◆ TASK GOAL:
Give the number of lines in the data below that contain "bottle", and only that number.

◆ DATA EXCERPT:
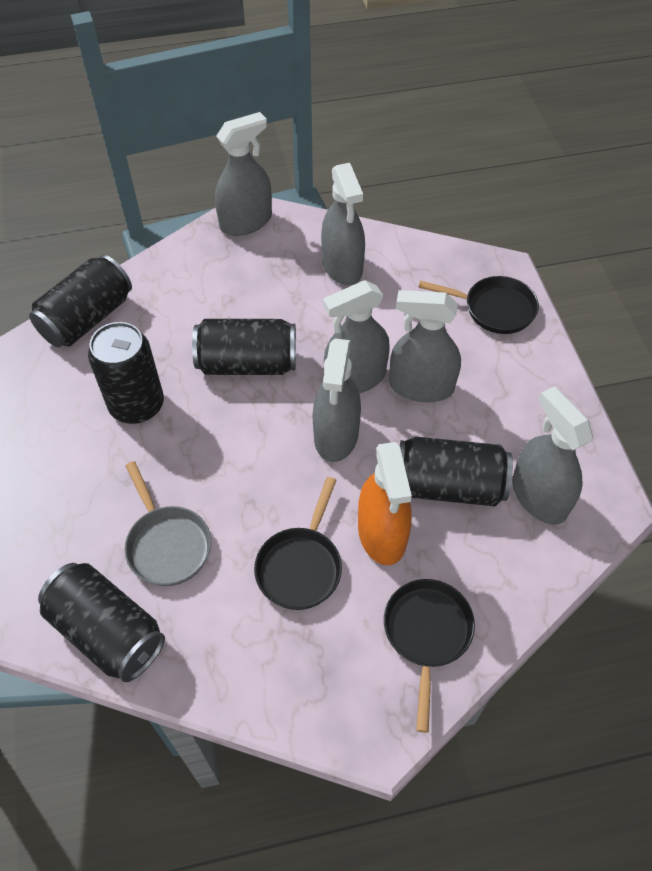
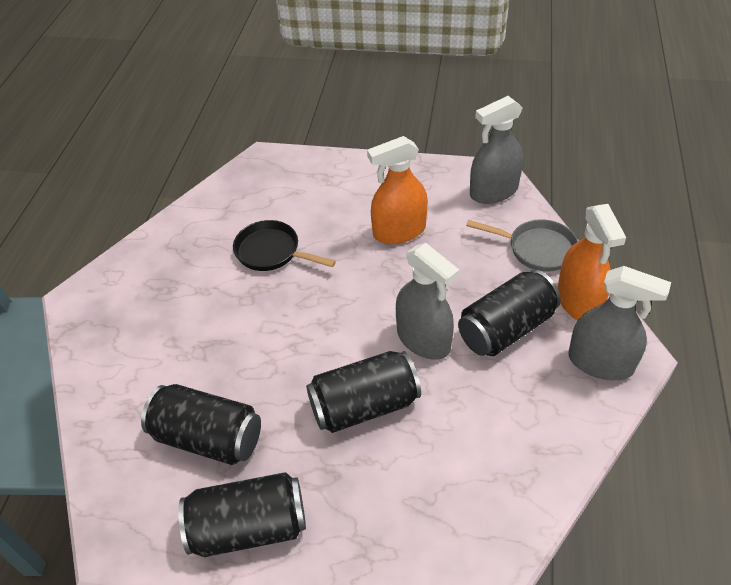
black can: 5 -> 4
black pan: 3 -> 1
grey spray bottle: 6 -> 3
orange spray bottle: 1 -> 2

◆ ANSWER TO THIS EXERCISE:
2